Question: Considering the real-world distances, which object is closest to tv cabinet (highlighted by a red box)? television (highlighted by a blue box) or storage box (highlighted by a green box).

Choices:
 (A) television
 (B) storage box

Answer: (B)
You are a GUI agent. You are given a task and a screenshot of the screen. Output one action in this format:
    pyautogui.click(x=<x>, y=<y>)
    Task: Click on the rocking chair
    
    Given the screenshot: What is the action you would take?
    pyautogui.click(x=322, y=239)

*Task description:* Write out again, without any change, the stretch of the items from the line containing "Given the screenshot: What" through the final line of the items, both ends included.

*Result of this task:*
    Given the screenshot: What is the action you would take?
    pyautogui.click(x=322, y=239)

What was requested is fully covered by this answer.